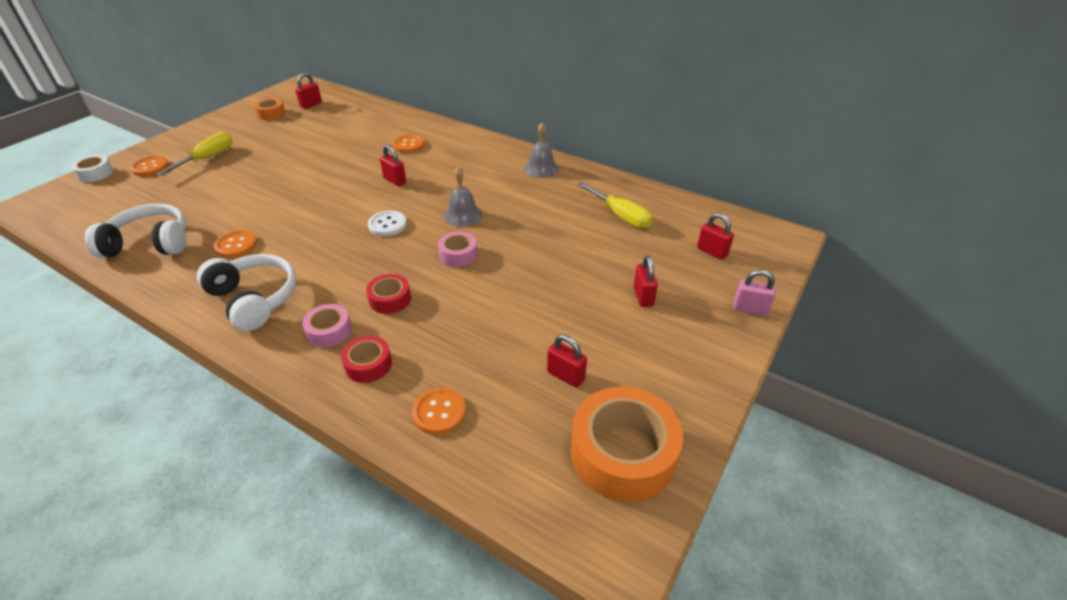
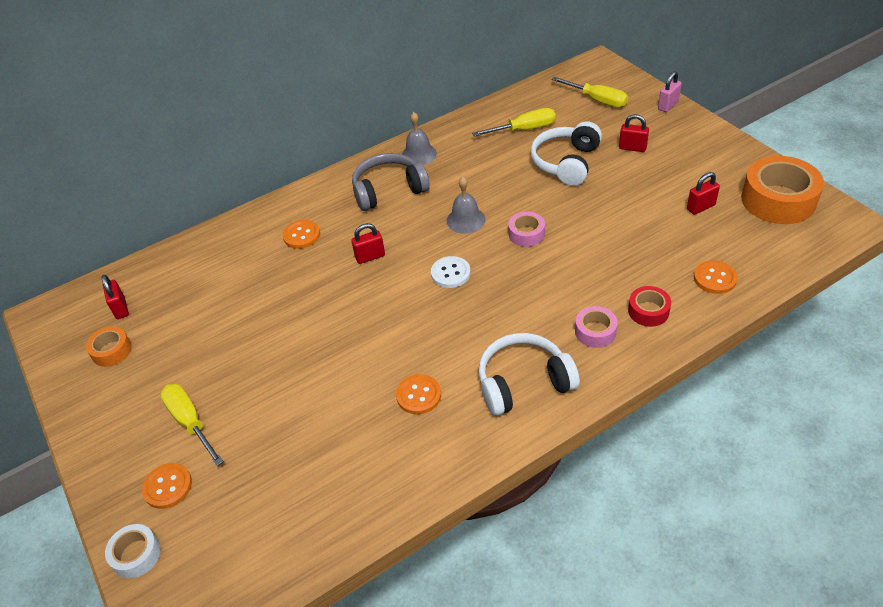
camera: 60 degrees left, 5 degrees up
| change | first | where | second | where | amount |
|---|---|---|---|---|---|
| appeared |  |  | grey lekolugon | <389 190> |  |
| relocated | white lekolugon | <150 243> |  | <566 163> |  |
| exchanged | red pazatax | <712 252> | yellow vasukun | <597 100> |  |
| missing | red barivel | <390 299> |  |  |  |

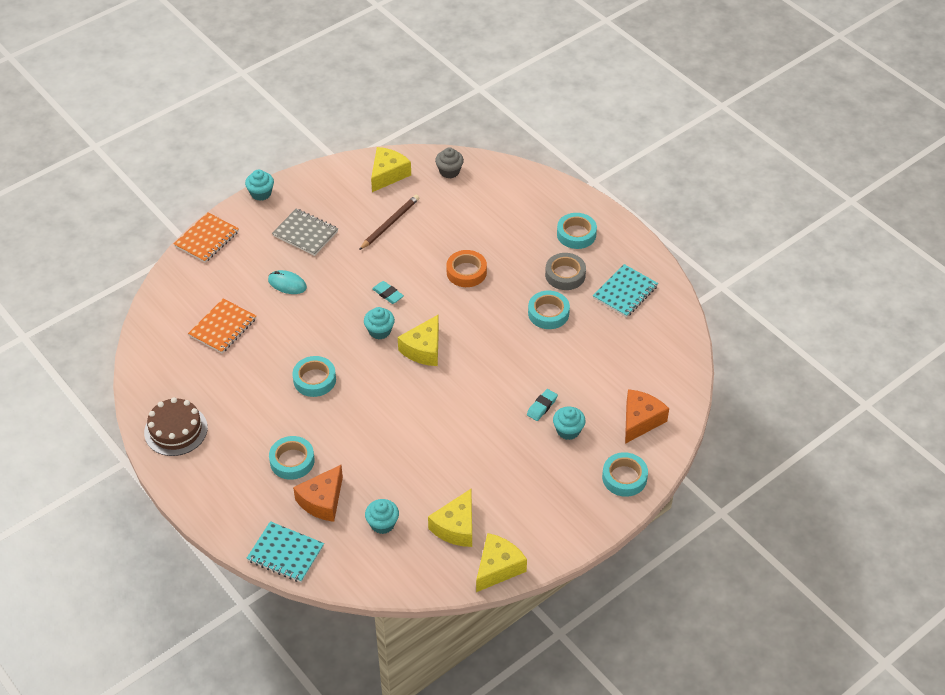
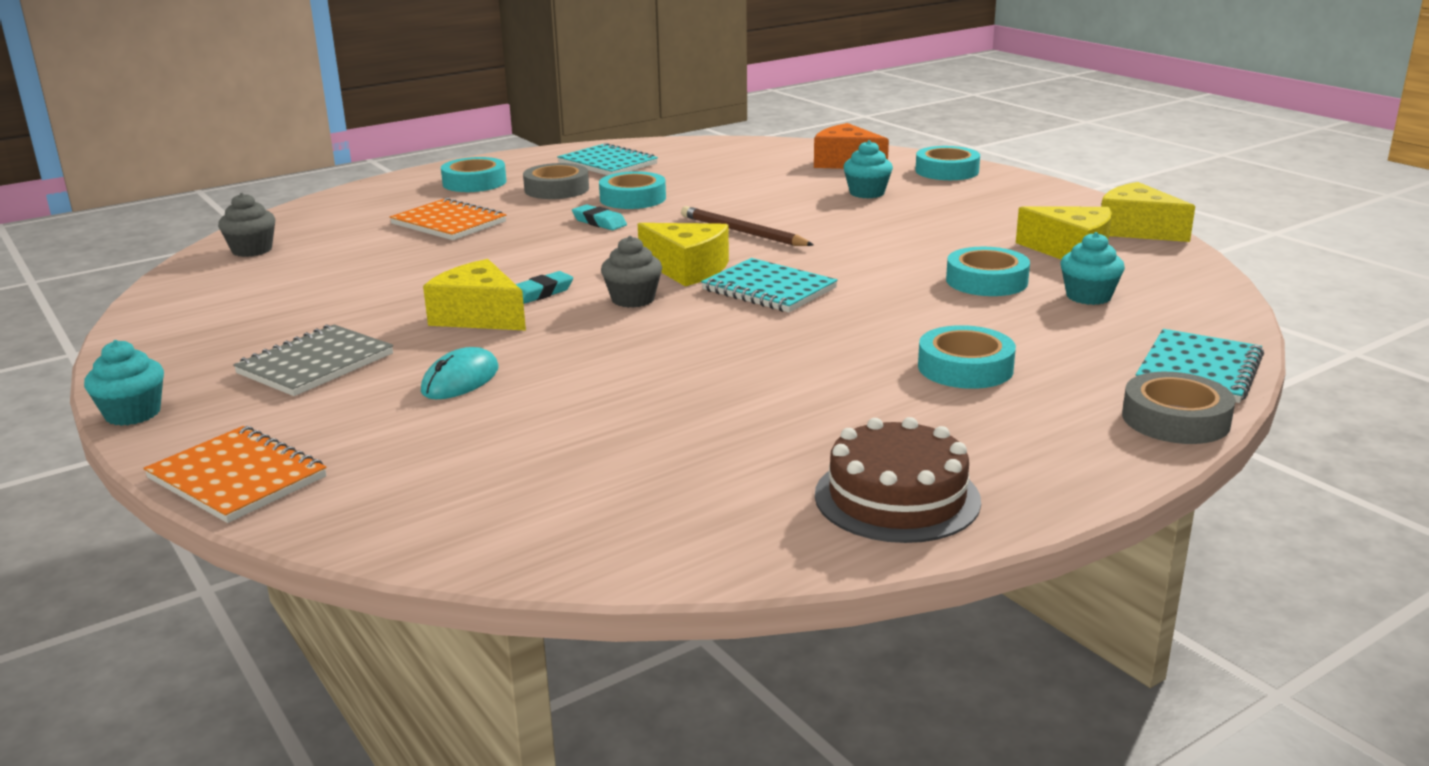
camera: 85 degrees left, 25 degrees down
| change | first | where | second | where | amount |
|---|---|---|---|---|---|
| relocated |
____________________
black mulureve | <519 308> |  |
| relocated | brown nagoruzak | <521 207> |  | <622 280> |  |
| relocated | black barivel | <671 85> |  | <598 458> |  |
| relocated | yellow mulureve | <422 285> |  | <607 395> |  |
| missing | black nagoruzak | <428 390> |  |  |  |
____________________
- **ASSIGNED TASK**
Your answer should consist solely of the lines above from the line with "camera: 60 degrees left, 5 degrees up" to the line with "relocated | white", both included, reproduced exactly.

- **WRITTEN SOLUTION**
camera: 60 degrees left, 5 degrees up
| change | first | where | second | where | amount |
|---|---|---|---|---|---|
| appeared |  |  | grey lekolugon | <389 190> |  |
| relocated | white lekolugon | <150 243> |  | <566 163> |  |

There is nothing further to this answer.